- TASK GOAL
Omit the pictures, then reproduce exactly the line bearing "none -> pink plate H7:I8 level 1" and every line after it up to and including the last line of the entries below.

- INFORMATION

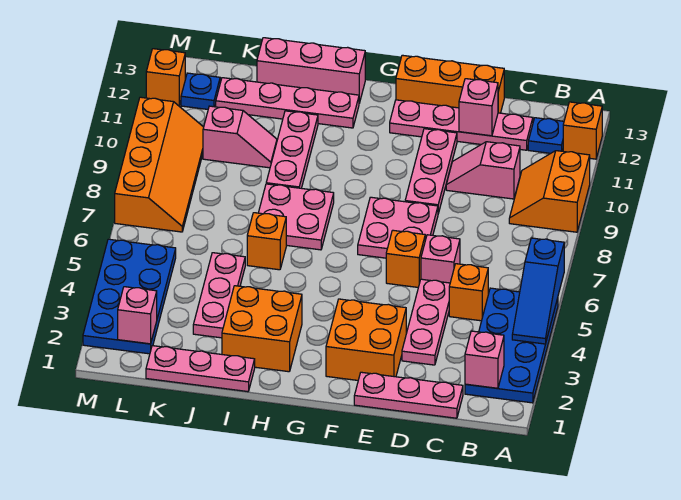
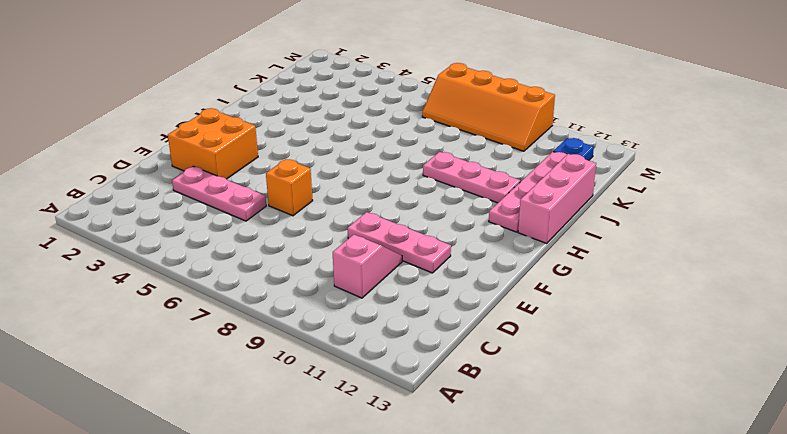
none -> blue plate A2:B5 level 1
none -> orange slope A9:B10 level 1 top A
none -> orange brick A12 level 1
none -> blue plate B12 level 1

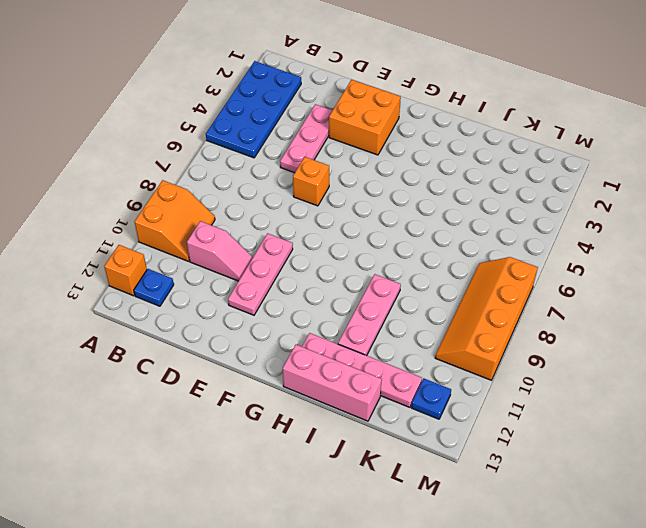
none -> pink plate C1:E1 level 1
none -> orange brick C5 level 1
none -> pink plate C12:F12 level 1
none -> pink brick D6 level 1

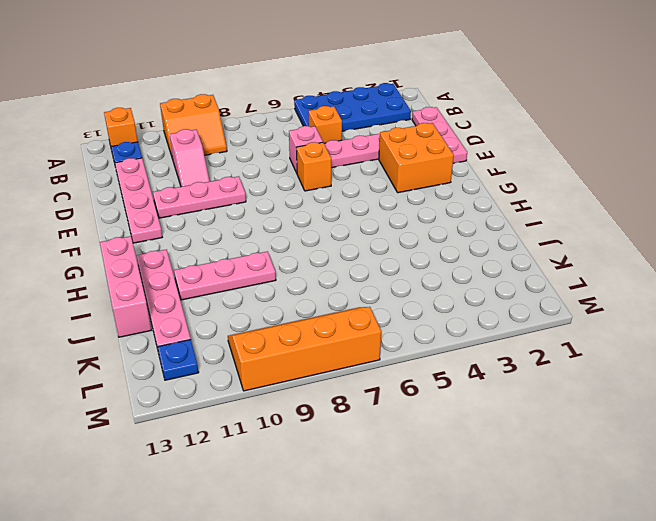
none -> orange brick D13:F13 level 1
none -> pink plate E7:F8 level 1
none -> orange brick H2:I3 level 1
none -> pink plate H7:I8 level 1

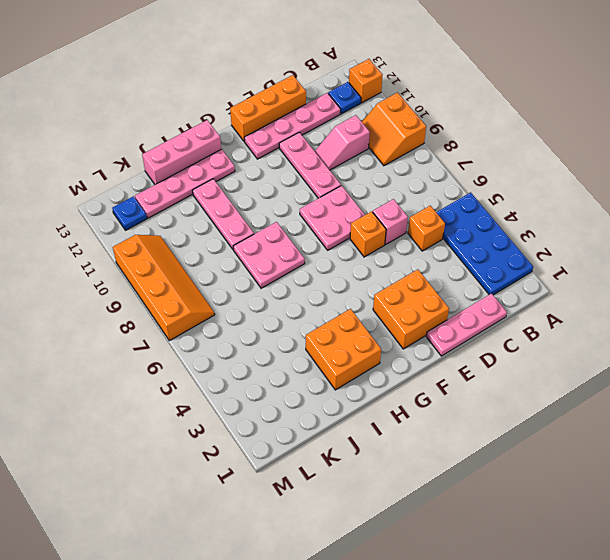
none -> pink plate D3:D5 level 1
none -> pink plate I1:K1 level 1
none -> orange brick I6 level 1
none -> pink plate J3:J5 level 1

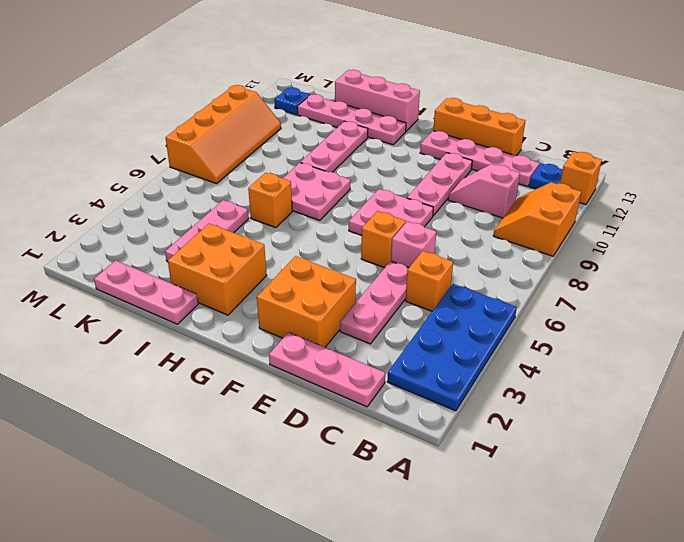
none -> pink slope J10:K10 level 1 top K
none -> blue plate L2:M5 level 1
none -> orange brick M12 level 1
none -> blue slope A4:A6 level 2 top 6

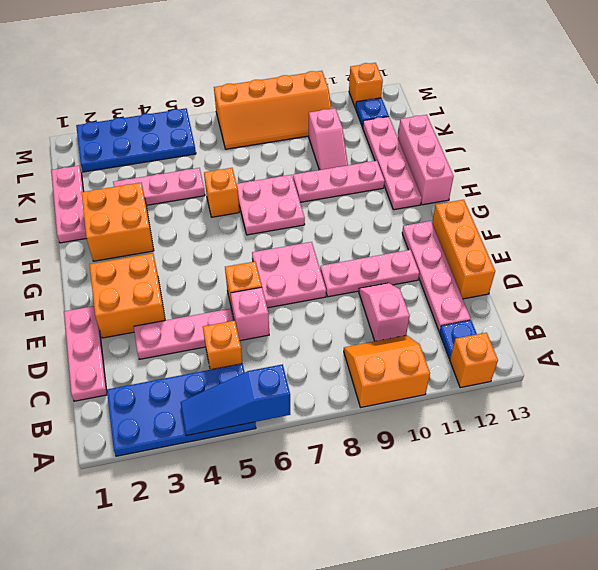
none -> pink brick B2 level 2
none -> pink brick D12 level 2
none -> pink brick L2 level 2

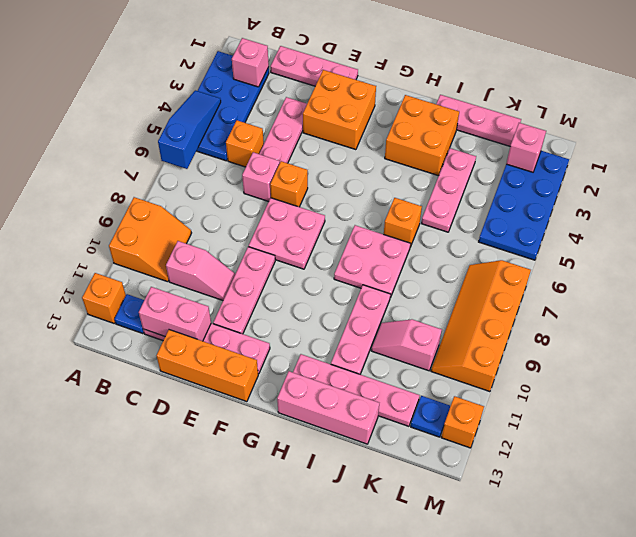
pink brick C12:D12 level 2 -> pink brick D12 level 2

- RESULT OF THIS TASK
none -> pink plate H7:I8 level 1

none -> pink plate D3:D5 level 1
none -> pink plate I1:K1 level 1
none -> orange brick I6 level 1
none -> pink plate J3:J5 level 1

none -> pink slope J10:K10 level 1 top K
none -> blue plate L2:M5 level 1
none -> orange brick M12 level 1
none -> blue slope A4:A6 level 2 top 6

none -> pink brick B2 level 2
none -> pink brick D12 level 2
none -> pink brick L2 level 2

pink brick C12:D12 level 2 -> pink brick D12 level 2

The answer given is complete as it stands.